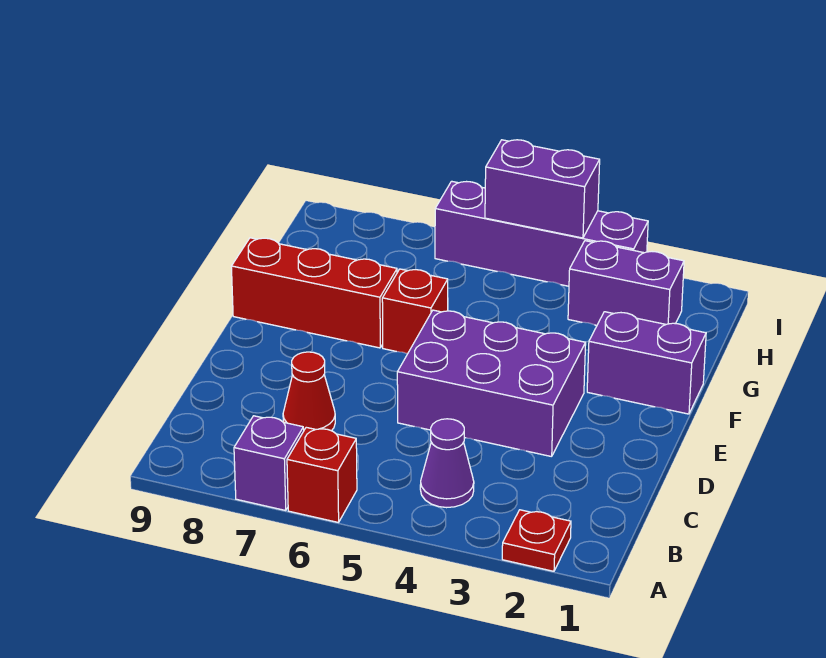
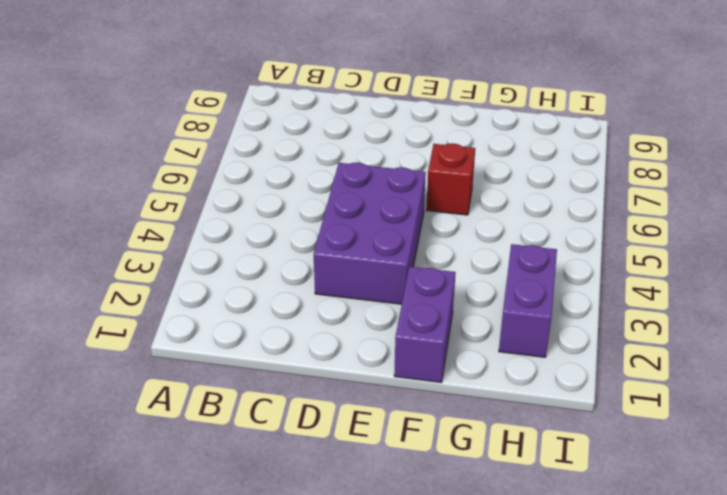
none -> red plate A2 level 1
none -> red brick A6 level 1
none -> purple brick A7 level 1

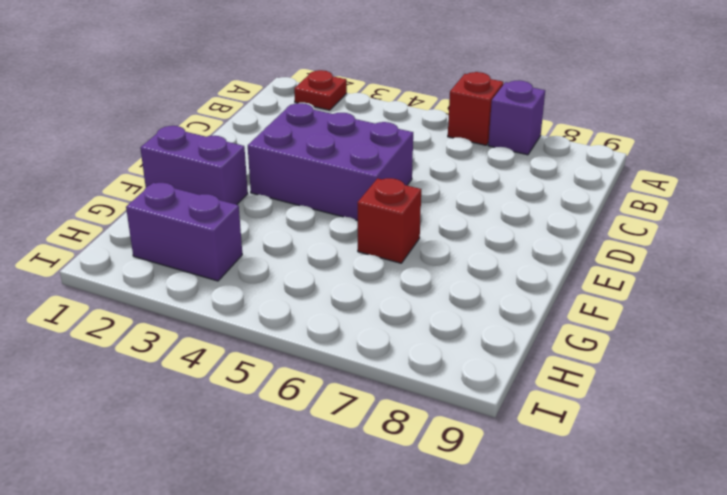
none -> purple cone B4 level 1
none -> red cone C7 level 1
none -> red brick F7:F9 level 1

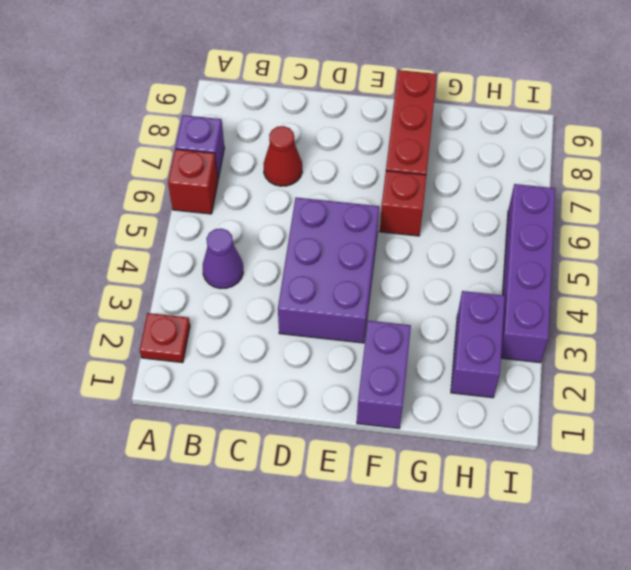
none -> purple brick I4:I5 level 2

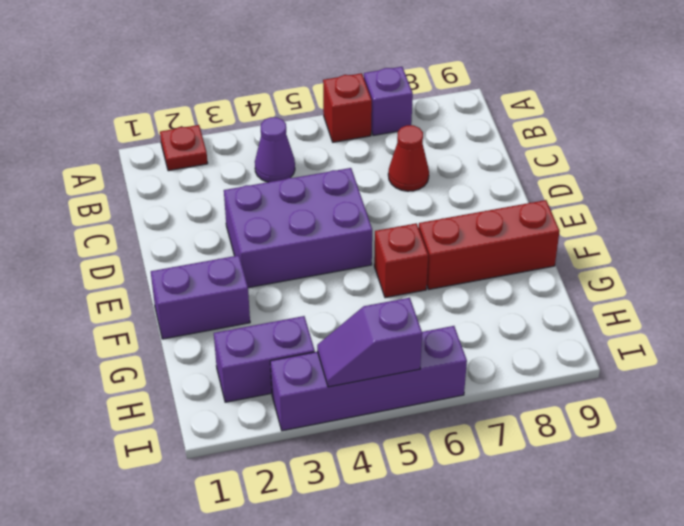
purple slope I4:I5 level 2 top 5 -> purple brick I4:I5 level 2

◇ ◇ ◇ ◇ ◇ ◇ ◇

*Task statement*.
The count, and nothing else: how many lines of the entries contain the word "brick"?

*Problem solution*.
5